Collection entries:
-- START --

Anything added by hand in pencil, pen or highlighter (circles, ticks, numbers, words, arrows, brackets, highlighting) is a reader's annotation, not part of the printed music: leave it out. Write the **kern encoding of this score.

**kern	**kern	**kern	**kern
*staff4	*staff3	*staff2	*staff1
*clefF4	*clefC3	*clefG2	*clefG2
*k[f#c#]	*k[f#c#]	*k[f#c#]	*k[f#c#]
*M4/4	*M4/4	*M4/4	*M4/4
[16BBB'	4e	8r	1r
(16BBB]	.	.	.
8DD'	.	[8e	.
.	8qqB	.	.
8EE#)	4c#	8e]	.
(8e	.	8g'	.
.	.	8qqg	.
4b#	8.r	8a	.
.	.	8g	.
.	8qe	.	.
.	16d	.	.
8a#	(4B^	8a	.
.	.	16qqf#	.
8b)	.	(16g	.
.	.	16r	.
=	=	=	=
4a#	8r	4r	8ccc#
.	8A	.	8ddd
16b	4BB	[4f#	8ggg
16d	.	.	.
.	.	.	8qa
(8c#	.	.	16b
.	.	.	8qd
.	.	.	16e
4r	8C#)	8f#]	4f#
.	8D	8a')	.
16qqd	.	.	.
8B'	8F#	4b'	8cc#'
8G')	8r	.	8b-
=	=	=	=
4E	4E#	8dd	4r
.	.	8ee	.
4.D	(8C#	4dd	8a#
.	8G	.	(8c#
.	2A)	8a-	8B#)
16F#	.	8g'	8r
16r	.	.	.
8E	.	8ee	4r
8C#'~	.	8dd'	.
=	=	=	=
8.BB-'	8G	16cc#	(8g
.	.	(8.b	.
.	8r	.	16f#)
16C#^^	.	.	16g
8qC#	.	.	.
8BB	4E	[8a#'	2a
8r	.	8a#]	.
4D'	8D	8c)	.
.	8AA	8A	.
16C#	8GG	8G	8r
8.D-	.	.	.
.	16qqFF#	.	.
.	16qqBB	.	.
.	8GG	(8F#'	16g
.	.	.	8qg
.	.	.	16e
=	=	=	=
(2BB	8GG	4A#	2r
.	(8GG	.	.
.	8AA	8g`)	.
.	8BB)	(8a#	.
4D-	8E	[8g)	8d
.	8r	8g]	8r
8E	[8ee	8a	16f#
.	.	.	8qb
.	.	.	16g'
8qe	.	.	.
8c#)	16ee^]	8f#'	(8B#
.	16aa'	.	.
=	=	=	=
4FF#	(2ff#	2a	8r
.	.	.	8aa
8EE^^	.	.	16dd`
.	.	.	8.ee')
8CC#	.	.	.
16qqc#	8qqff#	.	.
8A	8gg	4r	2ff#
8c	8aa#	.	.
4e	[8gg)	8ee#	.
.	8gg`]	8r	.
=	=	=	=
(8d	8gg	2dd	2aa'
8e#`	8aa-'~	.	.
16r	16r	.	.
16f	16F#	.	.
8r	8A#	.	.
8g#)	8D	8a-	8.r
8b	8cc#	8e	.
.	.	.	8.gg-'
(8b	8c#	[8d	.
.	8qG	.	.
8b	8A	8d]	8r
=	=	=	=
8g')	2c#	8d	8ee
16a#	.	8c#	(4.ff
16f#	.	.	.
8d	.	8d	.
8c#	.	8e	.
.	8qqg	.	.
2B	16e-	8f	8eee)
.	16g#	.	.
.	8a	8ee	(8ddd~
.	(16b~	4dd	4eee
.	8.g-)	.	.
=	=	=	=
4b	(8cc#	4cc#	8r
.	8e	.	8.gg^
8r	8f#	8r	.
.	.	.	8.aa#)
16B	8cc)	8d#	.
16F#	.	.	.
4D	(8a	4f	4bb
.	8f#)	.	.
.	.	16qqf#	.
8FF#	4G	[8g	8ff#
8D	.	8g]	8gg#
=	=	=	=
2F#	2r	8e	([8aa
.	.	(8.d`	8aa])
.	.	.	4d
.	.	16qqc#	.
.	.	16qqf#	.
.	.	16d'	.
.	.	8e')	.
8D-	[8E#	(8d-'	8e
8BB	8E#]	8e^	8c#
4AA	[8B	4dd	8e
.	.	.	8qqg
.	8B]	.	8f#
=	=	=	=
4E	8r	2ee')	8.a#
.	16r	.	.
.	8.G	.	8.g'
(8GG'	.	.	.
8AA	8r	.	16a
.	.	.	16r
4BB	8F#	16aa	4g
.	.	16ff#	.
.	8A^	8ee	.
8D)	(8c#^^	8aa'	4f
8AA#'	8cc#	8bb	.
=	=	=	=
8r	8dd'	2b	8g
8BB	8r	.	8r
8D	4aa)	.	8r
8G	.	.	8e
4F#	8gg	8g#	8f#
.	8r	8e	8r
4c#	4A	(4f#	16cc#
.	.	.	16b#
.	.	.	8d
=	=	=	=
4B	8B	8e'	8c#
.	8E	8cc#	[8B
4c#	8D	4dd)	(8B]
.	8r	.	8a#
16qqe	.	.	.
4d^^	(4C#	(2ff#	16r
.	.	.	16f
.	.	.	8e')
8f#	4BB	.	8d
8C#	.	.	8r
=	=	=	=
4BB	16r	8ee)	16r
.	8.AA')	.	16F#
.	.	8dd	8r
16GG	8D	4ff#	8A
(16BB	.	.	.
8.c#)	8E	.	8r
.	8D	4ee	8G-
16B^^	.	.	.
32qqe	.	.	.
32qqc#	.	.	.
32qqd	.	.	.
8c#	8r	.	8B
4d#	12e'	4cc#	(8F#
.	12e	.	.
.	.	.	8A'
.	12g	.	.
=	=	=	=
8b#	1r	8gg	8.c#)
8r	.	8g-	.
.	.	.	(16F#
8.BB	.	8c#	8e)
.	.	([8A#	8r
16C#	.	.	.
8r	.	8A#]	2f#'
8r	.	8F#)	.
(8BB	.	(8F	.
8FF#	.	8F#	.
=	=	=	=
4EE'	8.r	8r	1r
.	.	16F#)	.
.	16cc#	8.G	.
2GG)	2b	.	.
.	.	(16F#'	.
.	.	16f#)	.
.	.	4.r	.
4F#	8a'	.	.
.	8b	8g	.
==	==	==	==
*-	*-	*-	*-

-- END --

What you have to do: Count the lines in the entries above that contain the string "kern". Reply with the number alone.

Exercise answer: 2